§ Task instructions
Pictures aside, output each record exactly.

§ The data
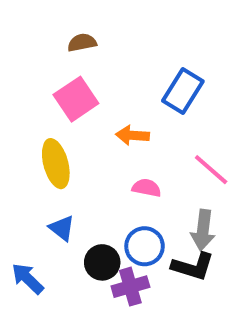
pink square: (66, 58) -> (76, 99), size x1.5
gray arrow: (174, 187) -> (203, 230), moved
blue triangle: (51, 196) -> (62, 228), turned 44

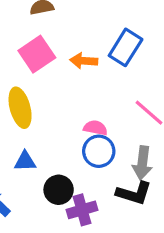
orange arrow: (132, 135) -> (84, 61), moved
blue triangle: (62, 228) -> (25, 161), turned -40
blue circle: (145, 246) -> (99, 151), moved

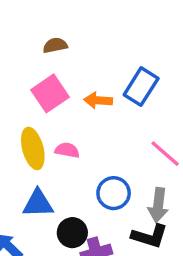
pink semicircle: (95, 128) -> (67, 150), moved
blue triangle: (25, 161) -> (38, 203), size x1.4

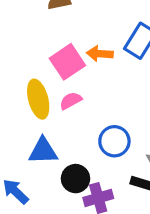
pink square: (50, 93) -> (67, 62), moved
pink semicircle: (67, 150) -> (71, 101), turned -40

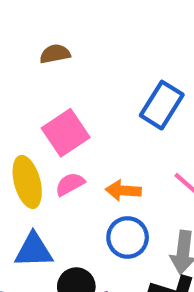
orange arrow: (100, 54) -> (123, 190), moved

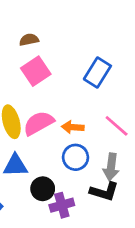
pink square: (66, 133) -> (36, 71), moved
pink semicircle: (70, 184) -> (39, 123), size x1.6

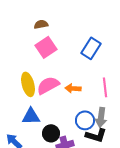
pink line: (117, 126) -> (105, 87), turned 42
blue circle: (76, 157) -> (85, 120), moved

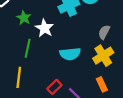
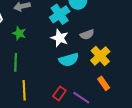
white star: (44, 28) -> (60, 38), moved
gray semicircle: (104, 32) -> (87, 35), moved, turned -128
green line: (28, 48) -> (16, 62), moved

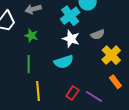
cyan semicircle: (69, 60) -> (64, 62), moved

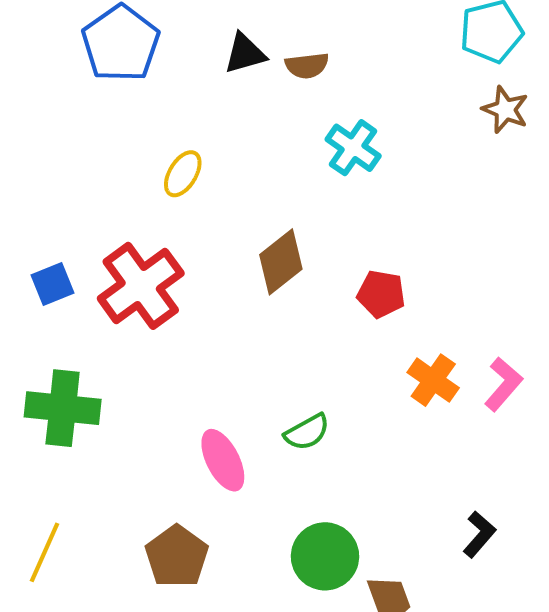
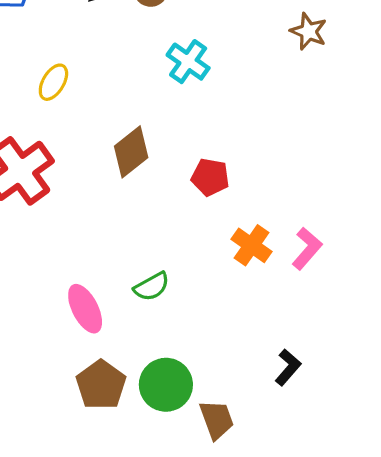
brown pentagon: (177, 556) -> (101, 385), moved

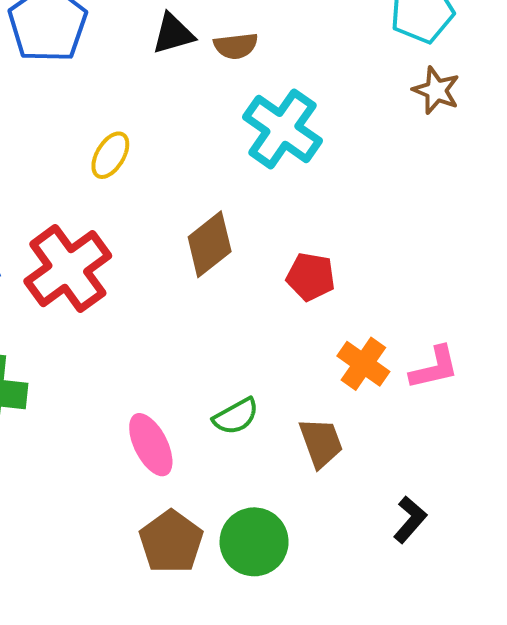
cyan cross: (188, 62) -> (282, 129), size x1.4
pink L-shape: (307, 248) -> (434, 368), turned 36
brown trapezoid: (217, 420) -> (321, 443), moved

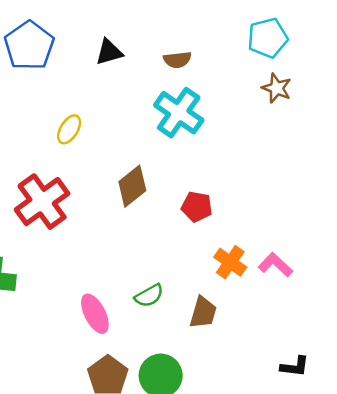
brown semicircle: (236, 46) -> (177, 60), moved
pink L-shape: (434, 368) -> (275, 265), turned -124
brown trapezoid: (321, 443) -> (203, 312), turned 36
black L-shape: (410, 520) -> (295, 367), moved, turned 56

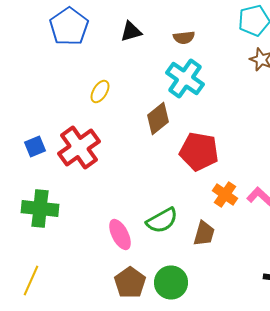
brown diamond: (132, 186) -> (158, 118), moved
red pentagon: (197, 207) -> (199, 152), size x1.6
green semicircle: (149, 296) -> (162, 220), size x1.4

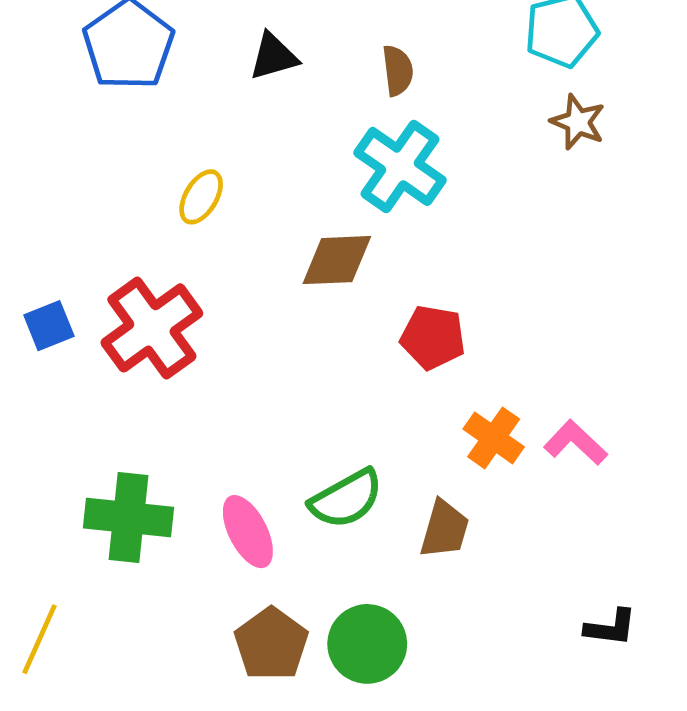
brown semicircle: (184, 38) -> (398, 70), turned -90
brown diamond: (158, 118) -> (337, 260), turned 36
red pentagon: (199, 152) -> (433, 337), size x0.7
green cross: (40, 208) -> (129, 518), moved

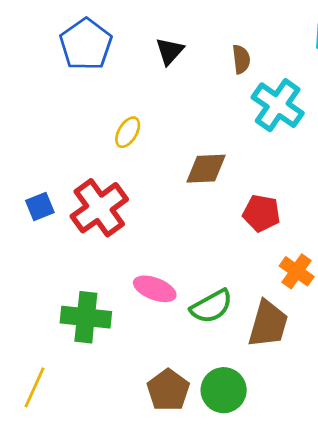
black triangle: (274, 56) -> (170, 51), turned -32
cyan cross: (400, 166) -> (278, 105), moved
brown trapezoid: (444, 529) -> (268, 324), size x1.4
pink ellipse: (248, 532) -> (155, 289), moved, turned -42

§ Result of this exercise
pink square: (66, 58) -> (76, 99), size x1.5
gray arrow: (174, 187) -> (203, 230), moved
blue triangle: (51, 196) -> (62, 228), turned 44

orange arrow: (132, 135) -> (84, 61), moved
blue triangle: (62, 228) -> (25, 161), turned -40
blue circle: (145, 246) -> (99, 151), moved

pink semicircle: (95, 128) -> (67, 150), moved
blue triangle: (25, 161) -> (38, 203), size x1.4

pink square: (50, 93) -> (67, 62), moved
pink semicircle: (67, 150) -> (71, 101), turned -40

orange arrow: (100, 54) -> (123, 190), moved

pink square: (66, 133) -> (36, 71), moved
pink semicircle: (70, 184) -> (39, 123), size x1.6

pink line: (117, 126) -> (105, 87), turned 42
blue circle: (76, 157) -> (85, 120), moved

white star: (44, 28) -> (60, 38), moved
gray semicircle: (104, 32) -> (87, 35), moved, turned -128
green line: (28, 48) -> (16, 62), moved

cyan semicircle: (69, 60) -> (64, 62), moved

brown pentagon: (177, 556) -> (101, 385), moved

cyan cross: (188, 62) -> (282, 129), size x1.4
pink L-shape: (307, 248) -> (434, 368), turned 36
brown trapezoid: (217, 420) -> (321, 443), moved

brown semicircle: (236, 46) -> (177, 60), moved
pink L-shape: (434, 368) -> (275, 265), turned -124
brown trapezoid: (321, 443) -> (203, 312), turned 36
black L-shape: (410, 520) -> (295, 367), moved, turned 56

brown diamond: (132, 186) -> (158, 118), moved
red pentagon: (197, 207) -> (199, 152), size x1.6
green semicircle: (149, 296) -> (162, 220), size x1.4

brown semicircle: (184, 38) -> (398, 70), turned -90
brown diamond: (158, 118) -> (337, 260), turned 36
red pentagon: (199, 152) -> (433, 337), size x0.7
green cross: (40, 208) -> (129, 518), moved

black triangle: (274, 56) -> (170, 51), turned -32
cyan cross: (400, 166) -> (278, 105), moved
brown trapezoid: (444, 529) -> (268, 324), size x1.4
pink ellipse: (248, 532) -> (155, 289), moved, turned -42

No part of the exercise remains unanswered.